(Stored data entries)

***

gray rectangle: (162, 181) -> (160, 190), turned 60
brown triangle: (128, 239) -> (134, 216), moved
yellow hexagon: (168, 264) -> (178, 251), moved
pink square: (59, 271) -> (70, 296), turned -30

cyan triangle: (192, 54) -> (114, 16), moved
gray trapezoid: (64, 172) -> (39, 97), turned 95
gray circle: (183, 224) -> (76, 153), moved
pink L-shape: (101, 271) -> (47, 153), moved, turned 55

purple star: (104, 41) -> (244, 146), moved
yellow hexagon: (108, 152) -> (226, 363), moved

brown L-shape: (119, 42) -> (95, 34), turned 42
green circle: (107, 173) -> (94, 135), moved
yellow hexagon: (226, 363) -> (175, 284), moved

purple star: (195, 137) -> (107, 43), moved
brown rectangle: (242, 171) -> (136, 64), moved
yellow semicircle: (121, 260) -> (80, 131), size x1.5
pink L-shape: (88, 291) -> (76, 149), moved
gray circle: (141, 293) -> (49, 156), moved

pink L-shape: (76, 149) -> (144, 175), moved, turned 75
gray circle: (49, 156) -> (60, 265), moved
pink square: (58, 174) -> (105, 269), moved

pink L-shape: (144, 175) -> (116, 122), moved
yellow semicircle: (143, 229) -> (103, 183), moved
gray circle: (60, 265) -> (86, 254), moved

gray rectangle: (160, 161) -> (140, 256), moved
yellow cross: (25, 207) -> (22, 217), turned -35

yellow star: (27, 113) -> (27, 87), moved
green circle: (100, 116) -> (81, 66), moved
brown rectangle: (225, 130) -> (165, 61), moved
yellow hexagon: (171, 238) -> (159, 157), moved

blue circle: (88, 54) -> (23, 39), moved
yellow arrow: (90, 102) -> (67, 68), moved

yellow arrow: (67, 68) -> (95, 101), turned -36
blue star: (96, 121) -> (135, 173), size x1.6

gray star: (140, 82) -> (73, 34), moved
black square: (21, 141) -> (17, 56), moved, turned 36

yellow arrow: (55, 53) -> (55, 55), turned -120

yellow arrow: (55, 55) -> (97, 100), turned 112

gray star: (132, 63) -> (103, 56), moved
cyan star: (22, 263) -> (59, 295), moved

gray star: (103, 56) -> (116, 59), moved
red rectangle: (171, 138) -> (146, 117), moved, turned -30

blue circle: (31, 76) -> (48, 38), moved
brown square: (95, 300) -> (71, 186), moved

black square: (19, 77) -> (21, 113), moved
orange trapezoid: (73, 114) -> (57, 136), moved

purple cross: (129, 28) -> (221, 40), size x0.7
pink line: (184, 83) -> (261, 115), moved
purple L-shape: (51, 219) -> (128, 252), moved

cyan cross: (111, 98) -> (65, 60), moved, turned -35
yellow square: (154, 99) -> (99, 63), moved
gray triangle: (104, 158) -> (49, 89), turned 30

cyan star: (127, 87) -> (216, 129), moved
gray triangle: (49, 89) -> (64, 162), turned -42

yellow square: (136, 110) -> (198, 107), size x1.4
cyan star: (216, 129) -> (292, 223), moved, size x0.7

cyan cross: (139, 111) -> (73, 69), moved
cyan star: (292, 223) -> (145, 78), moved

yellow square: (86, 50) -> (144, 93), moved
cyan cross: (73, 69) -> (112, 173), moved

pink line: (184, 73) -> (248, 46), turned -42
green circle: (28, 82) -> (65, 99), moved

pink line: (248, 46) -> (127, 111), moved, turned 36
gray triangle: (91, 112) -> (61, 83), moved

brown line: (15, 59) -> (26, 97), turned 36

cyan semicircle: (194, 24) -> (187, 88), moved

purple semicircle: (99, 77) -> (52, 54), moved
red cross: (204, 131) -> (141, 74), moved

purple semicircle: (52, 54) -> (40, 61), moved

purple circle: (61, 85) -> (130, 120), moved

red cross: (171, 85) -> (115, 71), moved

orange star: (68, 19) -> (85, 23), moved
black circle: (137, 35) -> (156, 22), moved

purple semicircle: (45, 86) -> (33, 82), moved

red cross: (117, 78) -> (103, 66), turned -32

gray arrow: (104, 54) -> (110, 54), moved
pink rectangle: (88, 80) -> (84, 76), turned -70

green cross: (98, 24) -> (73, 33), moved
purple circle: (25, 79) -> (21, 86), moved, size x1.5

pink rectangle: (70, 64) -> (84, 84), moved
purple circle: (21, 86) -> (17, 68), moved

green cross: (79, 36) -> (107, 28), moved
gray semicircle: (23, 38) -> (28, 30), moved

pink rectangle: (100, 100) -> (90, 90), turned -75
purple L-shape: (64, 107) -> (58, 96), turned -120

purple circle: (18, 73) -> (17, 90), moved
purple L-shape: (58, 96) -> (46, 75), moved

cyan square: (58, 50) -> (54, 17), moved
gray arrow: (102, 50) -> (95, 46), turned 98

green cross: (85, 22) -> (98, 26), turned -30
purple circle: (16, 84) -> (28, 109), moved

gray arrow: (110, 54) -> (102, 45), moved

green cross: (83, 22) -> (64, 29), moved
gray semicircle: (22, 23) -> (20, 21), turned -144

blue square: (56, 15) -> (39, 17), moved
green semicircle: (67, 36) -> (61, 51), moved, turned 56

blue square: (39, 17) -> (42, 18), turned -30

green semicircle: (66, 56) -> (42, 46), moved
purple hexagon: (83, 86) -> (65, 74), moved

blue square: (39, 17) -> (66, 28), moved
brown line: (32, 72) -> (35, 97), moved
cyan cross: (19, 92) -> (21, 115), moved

***

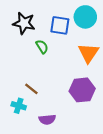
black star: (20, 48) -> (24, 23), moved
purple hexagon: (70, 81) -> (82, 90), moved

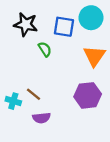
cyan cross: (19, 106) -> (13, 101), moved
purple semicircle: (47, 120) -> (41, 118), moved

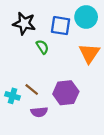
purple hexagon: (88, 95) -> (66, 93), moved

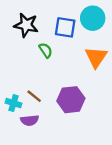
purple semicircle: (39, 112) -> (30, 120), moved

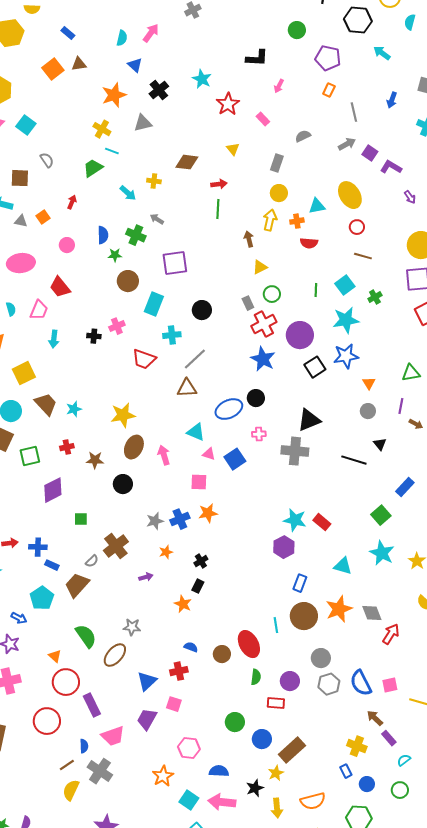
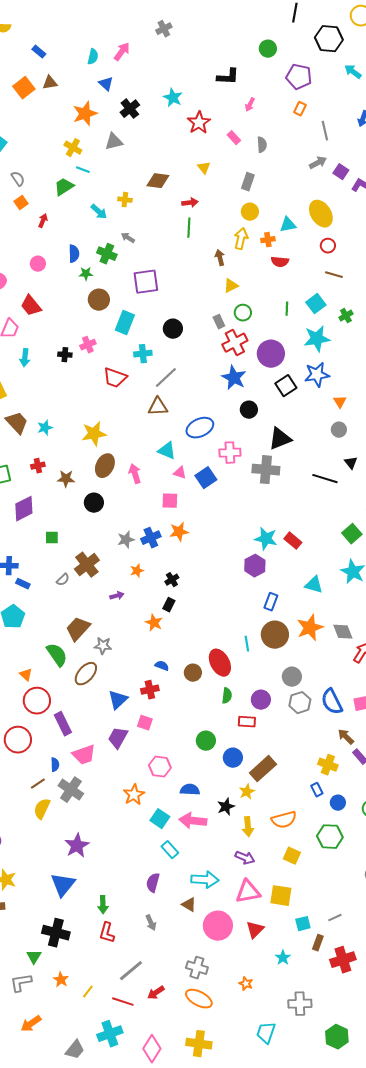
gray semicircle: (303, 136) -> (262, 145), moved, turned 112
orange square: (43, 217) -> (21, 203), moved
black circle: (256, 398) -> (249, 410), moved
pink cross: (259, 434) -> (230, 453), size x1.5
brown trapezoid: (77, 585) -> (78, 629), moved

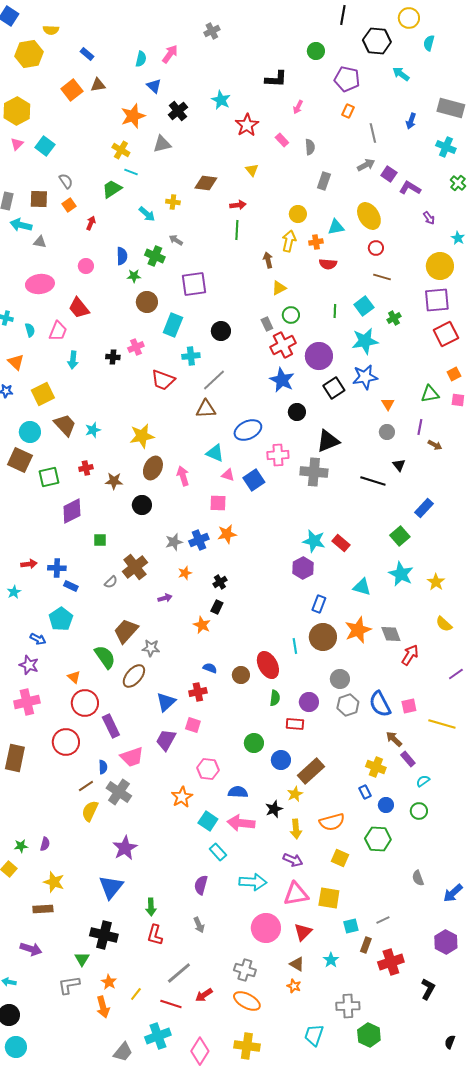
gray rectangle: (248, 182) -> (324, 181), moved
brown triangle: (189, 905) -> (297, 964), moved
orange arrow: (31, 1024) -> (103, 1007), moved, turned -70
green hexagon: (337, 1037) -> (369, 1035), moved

***

Look through the entries above and quote exactly the lines from the line with "blue square: (39, 17) -> (66, 28), moved" to the line with "cyan cross: (19, 92) -> (21, 115), moved", counting both of those lines.

- **Result of this exercise**
blue square: (39, 17) -> (66, 28), moved
brown line: (32, 72) -> (35, 97), moved
cyan cross: (19, 92) -> (21, 115), moved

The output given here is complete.